Reproduce, exactly and in full, only the lines below from the one containing "camera: 100 degrees right, 5 degrees down" through the one containing "camera: 10 degrees right, 0 degrees up".

*** DATA TO EXAMINE ***

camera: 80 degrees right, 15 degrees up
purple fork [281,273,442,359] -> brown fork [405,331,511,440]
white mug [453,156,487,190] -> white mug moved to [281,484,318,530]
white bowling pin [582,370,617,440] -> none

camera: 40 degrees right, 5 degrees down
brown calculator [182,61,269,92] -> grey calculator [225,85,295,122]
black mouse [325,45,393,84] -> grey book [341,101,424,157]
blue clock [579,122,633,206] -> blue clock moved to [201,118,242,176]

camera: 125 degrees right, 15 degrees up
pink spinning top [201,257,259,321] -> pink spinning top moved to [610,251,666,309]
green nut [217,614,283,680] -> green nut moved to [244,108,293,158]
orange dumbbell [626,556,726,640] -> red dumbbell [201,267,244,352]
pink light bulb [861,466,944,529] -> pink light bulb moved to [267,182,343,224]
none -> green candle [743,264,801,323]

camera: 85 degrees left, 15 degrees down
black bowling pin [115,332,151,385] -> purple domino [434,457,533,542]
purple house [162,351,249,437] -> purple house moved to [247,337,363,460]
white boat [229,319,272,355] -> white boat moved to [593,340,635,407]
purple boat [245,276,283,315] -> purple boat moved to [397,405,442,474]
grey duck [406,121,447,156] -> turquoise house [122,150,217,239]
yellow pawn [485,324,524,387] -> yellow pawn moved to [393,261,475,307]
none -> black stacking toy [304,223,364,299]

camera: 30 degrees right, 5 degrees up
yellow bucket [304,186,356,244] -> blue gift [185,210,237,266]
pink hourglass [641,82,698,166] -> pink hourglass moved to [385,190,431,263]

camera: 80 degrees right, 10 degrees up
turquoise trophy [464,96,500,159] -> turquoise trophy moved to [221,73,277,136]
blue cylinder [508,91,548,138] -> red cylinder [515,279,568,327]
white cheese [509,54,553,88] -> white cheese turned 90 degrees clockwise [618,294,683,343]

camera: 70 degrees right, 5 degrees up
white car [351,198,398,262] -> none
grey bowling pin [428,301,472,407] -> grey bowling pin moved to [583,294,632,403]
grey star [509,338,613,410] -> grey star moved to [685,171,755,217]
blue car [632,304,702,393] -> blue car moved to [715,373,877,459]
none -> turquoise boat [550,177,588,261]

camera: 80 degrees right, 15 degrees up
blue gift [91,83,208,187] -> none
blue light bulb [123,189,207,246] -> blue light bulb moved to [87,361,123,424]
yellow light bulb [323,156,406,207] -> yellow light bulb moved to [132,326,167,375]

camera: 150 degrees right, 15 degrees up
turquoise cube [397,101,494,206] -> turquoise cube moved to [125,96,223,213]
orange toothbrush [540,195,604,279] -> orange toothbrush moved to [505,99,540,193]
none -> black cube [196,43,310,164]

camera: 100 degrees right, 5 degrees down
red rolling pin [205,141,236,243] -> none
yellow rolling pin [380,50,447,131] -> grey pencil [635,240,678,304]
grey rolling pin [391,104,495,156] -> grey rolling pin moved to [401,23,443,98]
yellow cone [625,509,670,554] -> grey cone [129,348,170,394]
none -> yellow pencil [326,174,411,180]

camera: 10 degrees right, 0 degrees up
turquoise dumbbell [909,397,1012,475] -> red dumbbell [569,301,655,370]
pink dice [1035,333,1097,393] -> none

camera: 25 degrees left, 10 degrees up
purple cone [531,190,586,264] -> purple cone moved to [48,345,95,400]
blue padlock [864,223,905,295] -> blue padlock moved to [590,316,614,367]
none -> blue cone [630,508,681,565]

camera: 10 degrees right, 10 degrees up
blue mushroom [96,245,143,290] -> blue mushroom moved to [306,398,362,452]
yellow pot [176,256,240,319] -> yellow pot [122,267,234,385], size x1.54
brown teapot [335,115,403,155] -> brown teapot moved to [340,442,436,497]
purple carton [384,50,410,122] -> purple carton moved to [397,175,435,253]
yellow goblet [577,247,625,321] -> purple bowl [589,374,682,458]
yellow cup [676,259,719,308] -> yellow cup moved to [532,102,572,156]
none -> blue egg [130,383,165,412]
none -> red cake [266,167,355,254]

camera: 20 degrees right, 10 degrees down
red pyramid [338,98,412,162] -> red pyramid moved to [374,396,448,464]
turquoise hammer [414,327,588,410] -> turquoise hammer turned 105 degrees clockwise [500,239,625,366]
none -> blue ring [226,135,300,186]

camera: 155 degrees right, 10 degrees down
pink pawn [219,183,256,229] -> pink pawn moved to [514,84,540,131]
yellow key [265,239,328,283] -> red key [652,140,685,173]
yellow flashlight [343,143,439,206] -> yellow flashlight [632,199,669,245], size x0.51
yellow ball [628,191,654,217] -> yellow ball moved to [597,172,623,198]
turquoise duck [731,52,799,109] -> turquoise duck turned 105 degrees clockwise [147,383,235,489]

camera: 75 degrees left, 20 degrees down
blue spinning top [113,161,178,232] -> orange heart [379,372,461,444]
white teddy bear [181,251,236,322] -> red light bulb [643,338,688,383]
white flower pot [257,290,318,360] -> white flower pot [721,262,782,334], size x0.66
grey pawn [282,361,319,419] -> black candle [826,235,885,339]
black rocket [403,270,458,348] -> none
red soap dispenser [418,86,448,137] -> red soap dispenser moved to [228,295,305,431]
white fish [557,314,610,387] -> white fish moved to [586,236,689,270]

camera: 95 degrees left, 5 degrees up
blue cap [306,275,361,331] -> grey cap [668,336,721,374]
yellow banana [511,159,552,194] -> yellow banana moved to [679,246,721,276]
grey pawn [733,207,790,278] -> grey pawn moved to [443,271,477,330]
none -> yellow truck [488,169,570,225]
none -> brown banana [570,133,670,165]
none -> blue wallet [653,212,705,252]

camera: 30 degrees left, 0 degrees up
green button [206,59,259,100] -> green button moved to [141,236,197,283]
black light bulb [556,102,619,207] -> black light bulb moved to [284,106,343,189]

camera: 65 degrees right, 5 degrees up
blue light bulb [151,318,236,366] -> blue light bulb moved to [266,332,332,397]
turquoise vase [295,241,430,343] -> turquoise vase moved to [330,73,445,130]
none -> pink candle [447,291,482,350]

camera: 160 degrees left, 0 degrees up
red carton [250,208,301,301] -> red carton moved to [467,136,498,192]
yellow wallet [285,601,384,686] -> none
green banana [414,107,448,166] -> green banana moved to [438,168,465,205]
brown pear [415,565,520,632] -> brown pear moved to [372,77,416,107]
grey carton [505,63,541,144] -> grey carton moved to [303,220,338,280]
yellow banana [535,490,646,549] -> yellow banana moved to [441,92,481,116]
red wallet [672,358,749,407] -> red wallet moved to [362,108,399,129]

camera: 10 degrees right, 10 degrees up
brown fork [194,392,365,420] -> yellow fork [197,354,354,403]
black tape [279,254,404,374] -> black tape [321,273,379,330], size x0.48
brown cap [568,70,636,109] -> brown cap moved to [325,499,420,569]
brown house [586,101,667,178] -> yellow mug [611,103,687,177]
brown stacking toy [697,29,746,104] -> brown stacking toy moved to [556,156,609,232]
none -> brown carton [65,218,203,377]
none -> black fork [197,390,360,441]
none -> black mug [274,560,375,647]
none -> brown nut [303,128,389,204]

*** End of DATA TO EXAMINE ***

§ **RESULT OF THE EXERCISE**:
camera: 100 degrees right, 5 degrees down
red rolling pin [205,141,236,243] -> none
yellow rolling pin [380,50,447,131] -> grey pencil [635,240,678,304]
grey rolling pin [391,104,495,156] -> grey rolling pin moved to [401,23,443,98]
yellow cone [625,509,670,554] -> grey cone [129,348,170,394]
none -> yellow pencil [326,174,411,180]

camera: 10 degrees right, 0 degrees up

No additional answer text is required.